§ Aim of the exercise
Reproduce all of the data, making sure that no line differs from the original.

§ Supplied records
-- Opening Marker --

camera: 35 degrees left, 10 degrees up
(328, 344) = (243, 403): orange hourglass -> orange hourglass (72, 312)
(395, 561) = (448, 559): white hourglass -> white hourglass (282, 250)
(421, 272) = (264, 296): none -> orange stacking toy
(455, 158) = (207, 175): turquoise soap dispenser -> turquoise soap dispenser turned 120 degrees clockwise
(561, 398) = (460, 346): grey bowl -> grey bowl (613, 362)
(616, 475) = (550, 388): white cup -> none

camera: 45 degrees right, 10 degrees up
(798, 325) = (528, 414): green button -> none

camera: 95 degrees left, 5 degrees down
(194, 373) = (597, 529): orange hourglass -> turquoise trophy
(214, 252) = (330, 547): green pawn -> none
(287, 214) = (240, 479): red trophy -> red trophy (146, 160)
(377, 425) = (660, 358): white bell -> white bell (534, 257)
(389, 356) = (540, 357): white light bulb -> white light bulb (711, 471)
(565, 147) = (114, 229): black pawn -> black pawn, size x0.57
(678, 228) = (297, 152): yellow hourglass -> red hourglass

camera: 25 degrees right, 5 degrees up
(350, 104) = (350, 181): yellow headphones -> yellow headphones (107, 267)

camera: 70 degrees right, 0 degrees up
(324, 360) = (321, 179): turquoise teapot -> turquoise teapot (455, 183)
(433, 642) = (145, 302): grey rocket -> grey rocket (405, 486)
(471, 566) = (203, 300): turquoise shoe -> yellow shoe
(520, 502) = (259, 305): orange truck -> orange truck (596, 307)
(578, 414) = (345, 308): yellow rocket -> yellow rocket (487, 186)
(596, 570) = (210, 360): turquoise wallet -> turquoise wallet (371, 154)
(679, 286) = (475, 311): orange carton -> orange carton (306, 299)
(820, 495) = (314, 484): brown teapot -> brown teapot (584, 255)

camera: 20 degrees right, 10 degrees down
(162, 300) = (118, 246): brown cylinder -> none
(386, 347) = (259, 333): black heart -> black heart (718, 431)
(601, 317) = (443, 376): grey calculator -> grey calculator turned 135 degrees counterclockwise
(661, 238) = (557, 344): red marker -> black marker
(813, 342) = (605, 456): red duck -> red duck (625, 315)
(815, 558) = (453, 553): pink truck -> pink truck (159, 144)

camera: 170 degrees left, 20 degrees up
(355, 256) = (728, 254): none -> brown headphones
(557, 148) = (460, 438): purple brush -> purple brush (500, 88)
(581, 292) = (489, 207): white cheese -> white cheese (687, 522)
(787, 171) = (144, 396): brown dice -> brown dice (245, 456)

-- Closing Marker --

§ Reply
camera: 35 degrees left, 10 degrees up
(328, 344) = (243, 403): orange hourglass -> orange hourglass (72, 312)
(395, 561) = (448, 559): white hourglass -> white hourglass (282, 250)
(421, 272) = (264, 296): none -> orange stacking toy
(455, 158) = (207, 175): turquoise soap dispenser -> turquoise soap dispenser turned 120 degrees clockwise
(561, 398) = (460, 346): grey bowl -> grey bowl (613, 362)
(616, 475) = (550, 388): white cup -> none

camera: 45 degrees right, 10 degrees up
(798, 325) = (528, 414): green button -> none

camera: 95 degrees left, 5 degrees down
(194, 373) = (597, 529): orange hourglass -> turquoise trophy
(214, 252) = (330, 547): green pawn -> none
(287, 214) = (240, 479): red trophy -> red trophy (146, 160)
(377, 425) = (660, 358): white bell -> white bell (534, 257)
(389, 356) = (540, 357): white light bulb -> white light bulb (711, 471)
(565, 147) = (114, 229): black pawn -> black pawn, size x0.57
(678, 228) = (297, 152): yellow hourglass -> red hourglass

camera: 25 degrees right, 5 degrees up
(350, 104) = (350, 181): yellow headphones -> yellow headphones (107, 267)

camera: 70 degrees right, 0 degrees up
(324, 360) = (321, 179): turquoise teapot -> turquoise teapot (455, 183)
(433, 642) = (145, 302): grey rocket -> grey rocket (405, 486)
(471, 566) = (203, 300): turquoise shoe -> yellow shoe
(520, 502) = (259, 305): orange truck -> orange truck (596, 307)
(578, 414) = (345, 308): yellow rocket -> yellow rocket (487, 186)
(596, 570) = (210, 360): turquoise wallet -> turquoise wallet (371, 154)
(679, 286) = (475, 311): orange carton -> orange carton (306, 299)
(820, 495) = (314, 484): brown teapot -> brown teapot (584, 255)

camera: 20 degrees right, 10 degrees down
(162, 300) = (118, 246): brown cylinder -> none
(386, 347) = (259, 333): black heart -> black heart (718, 431)
(601, 317) = (443, 376): grey calculator -> grey calculator turned 135 degrees counterclockwise
(661, 238) = (557, 344): red marker -> black marker
(813, 342) = (605, 456): red duck -> red duck (625, 315)
(815, 558) = (453, 553): pink truck -> pink truck (159, 144)

camera: 170 degrees left, 20 degrees up
(355, 256) = (728, 254): none -> brown headphones
(557, 148) = (460, 438): purple brush -> purple brush (500, 88)
(581, 292) = (489, 207): white cheese -> white cheese (687, 522)
(787, 171) = (144, 396): brown dice -> brown dice (245, 456)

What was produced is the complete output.